DAFTAR DATA:

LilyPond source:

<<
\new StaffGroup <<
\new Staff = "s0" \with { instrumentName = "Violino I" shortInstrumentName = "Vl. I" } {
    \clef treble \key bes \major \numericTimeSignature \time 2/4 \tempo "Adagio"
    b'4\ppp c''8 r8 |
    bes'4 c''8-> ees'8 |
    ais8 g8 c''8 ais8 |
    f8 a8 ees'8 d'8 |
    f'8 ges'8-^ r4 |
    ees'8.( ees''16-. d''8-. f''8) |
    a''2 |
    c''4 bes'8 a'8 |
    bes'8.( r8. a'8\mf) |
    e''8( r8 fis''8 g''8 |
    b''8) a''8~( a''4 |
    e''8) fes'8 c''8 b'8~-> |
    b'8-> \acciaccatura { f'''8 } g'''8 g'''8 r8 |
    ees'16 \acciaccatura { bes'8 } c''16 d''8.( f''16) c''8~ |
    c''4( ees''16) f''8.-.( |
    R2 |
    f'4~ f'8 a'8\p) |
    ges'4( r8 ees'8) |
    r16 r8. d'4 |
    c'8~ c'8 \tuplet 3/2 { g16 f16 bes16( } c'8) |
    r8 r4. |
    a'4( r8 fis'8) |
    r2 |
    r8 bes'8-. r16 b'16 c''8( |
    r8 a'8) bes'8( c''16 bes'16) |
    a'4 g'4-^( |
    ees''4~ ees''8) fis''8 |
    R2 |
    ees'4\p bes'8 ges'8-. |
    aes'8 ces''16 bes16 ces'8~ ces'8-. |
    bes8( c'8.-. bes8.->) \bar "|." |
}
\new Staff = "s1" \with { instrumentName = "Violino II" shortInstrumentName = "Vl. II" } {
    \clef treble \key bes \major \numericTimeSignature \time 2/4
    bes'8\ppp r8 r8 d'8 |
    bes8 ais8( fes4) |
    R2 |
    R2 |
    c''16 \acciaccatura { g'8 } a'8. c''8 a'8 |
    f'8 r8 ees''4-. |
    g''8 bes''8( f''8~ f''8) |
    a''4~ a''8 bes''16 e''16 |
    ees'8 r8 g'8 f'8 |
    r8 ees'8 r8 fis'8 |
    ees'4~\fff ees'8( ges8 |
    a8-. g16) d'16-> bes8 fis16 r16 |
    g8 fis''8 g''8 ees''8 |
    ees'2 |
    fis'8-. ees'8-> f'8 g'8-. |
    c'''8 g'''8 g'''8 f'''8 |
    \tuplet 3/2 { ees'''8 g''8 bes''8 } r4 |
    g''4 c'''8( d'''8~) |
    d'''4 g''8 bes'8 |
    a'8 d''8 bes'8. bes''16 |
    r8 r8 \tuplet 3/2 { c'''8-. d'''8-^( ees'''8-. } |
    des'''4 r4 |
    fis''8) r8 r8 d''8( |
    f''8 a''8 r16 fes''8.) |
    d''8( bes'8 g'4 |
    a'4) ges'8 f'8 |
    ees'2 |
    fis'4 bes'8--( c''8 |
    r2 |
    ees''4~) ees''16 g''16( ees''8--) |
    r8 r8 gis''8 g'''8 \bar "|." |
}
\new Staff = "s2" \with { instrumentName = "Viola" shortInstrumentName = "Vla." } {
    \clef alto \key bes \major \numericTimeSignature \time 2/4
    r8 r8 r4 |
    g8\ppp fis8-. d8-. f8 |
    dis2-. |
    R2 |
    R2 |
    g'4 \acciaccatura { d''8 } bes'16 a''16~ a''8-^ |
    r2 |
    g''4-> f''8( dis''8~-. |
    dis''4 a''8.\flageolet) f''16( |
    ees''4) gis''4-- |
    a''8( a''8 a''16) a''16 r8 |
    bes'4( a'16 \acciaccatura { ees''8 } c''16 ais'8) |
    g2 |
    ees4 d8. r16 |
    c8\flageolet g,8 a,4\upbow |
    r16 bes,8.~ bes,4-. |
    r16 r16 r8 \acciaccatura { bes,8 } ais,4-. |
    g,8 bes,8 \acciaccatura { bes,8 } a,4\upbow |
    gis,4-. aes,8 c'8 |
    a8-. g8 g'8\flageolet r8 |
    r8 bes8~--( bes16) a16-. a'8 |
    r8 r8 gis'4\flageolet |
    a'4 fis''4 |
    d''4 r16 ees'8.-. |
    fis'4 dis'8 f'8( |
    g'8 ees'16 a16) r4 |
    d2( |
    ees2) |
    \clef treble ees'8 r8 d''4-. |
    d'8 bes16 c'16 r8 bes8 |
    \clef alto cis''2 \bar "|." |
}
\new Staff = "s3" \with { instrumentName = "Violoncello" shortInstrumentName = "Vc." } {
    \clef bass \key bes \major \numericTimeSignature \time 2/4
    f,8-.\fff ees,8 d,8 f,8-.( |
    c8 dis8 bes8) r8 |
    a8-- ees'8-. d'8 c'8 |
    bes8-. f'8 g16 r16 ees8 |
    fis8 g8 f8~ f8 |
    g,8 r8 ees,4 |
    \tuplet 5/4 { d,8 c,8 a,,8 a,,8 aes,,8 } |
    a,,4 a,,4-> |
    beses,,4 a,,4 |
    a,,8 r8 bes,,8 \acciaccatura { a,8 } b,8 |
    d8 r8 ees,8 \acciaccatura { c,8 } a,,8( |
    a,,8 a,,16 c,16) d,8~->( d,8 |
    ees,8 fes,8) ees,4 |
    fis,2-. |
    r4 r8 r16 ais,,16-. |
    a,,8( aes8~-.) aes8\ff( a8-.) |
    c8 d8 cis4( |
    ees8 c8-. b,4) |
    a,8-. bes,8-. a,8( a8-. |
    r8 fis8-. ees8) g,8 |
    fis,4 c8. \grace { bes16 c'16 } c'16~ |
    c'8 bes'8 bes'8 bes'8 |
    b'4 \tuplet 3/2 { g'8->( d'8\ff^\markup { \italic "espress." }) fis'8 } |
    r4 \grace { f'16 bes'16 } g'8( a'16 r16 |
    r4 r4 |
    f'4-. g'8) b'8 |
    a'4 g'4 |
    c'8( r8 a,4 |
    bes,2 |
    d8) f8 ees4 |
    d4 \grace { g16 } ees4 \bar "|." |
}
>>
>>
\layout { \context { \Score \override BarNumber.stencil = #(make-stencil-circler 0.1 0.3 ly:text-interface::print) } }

PETUNJUK TUGAS: Kembalikan setiap baris dari data di atas yang memuat kata "numericTimeSignature". Perhatikan bahwa huruf besar dan huruf kecil dibedakan.

JAWABAN LATIHAN:
    \clef treble \key bes \major \numericTimeSignature \time 2/4 \tempo "Adagio"
    \clef treble \key bes \major \numericTimeSignature \time 2/4
    \clef alto \key bes \major \numericTimeSignature \time 2/4
    \clef bass \key bes \major \numericTimeSignature \time 2/4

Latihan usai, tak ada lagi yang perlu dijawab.